# [Assignment]
The word to find is "schottky". Copy each line of the material that contains it.

● ● ● ● ●

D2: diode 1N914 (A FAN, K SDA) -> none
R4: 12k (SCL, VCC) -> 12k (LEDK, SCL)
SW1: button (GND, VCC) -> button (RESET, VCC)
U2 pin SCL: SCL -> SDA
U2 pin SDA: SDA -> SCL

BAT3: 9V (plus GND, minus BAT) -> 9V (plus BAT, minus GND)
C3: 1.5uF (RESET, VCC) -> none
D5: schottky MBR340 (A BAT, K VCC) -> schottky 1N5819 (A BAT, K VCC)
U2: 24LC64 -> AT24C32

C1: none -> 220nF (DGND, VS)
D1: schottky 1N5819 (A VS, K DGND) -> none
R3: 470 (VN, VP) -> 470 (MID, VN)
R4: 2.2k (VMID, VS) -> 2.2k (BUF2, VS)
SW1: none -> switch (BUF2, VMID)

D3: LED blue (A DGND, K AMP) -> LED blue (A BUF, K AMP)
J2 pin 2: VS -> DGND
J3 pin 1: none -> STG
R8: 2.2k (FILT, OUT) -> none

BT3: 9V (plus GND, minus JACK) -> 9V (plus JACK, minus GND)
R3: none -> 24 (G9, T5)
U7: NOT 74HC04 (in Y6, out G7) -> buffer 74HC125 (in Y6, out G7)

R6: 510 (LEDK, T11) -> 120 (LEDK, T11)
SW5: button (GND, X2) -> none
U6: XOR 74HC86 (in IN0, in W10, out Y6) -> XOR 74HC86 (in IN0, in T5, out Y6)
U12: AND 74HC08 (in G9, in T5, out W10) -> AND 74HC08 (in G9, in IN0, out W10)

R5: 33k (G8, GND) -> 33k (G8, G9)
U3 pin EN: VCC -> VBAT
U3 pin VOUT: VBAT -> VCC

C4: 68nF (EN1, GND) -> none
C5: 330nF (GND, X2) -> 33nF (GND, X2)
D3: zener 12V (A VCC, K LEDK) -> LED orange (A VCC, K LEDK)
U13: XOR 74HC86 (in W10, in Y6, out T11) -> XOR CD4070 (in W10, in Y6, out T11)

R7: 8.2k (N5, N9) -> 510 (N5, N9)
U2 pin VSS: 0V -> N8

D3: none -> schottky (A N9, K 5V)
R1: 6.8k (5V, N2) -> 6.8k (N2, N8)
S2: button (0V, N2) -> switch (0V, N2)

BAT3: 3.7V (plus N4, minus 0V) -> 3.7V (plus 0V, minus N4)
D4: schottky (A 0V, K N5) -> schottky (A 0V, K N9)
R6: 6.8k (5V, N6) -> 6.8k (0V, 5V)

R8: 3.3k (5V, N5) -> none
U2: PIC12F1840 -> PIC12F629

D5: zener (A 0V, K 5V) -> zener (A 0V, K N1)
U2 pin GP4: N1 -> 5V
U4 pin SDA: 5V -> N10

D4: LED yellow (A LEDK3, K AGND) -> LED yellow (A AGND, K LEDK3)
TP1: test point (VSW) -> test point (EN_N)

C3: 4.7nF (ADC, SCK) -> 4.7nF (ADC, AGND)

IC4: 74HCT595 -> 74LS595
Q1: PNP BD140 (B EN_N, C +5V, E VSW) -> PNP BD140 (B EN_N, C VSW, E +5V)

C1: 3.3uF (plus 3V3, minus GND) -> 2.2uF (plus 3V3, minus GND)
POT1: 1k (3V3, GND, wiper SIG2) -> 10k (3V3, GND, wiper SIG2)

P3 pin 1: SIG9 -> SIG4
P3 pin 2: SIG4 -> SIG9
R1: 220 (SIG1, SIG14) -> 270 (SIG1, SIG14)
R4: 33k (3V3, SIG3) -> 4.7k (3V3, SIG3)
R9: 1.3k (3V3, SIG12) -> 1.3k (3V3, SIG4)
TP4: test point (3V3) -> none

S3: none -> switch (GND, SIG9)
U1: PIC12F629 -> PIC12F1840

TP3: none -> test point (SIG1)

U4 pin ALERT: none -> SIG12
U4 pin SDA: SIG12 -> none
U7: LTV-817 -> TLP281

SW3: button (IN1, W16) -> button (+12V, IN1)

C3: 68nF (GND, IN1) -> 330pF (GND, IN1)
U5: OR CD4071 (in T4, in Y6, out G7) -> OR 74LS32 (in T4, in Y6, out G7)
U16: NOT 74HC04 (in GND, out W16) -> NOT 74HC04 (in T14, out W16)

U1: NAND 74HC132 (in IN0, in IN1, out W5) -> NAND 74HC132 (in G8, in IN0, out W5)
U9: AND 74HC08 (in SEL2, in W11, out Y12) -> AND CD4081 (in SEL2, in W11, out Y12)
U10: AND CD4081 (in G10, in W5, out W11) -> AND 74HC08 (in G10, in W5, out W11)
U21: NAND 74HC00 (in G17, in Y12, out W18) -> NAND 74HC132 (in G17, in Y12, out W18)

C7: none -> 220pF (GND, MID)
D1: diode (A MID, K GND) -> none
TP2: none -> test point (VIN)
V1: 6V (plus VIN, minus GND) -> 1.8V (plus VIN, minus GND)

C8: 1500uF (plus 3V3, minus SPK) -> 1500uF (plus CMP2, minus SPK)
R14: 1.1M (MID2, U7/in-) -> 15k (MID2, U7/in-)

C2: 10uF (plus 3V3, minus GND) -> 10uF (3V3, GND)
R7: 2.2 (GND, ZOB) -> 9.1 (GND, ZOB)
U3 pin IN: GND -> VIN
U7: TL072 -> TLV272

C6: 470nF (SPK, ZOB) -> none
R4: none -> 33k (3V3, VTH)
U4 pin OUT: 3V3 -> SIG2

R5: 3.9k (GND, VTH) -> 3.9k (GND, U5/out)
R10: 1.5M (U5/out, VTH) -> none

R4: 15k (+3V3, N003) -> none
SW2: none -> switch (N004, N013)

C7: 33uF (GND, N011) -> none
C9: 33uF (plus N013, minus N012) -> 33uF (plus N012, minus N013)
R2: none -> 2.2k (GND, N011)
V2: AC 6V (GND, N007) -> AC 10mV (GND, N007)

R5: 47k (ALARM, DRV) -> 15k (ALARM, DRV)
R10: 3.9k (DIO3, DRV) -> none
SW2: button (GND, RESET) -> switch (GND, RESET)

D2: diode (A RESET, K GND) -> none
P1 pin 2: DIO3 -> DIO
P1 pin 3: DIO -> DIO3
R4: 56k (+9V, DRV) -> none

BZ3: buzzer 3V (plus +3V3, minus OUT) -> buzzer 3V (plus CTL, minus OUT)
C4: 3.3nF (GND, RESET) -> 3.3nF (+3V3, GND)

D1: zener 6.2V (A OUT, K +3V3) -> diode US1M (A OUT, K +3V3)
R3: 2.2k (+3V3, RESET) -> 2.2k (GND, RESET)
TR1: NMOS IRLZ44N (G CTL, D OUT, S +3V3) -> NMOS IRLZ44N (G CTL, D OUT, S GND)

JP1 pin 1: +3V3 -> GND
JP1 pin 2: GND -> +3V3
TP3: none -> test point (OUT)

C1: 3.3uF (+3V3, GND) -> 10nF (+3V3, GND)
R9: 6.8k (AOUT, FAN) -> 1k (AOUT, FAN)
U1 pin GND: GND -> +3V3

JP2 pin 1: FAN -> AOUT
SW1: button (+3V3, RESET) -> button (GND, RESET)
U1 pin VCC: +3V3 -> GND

● ● ● ● ●

# [Written response]
D5: schottky MBR340 (A BAT, K VCC) -> schottky 1N5819 (A BAT, K VCC)
D1: schottky 1N5819 (A VS, K DGND) -> none
D3: none -> schottky (A N9, K 5V)
D4: schottky (A 0V, K N5) -> schottky (A 0V, K N9)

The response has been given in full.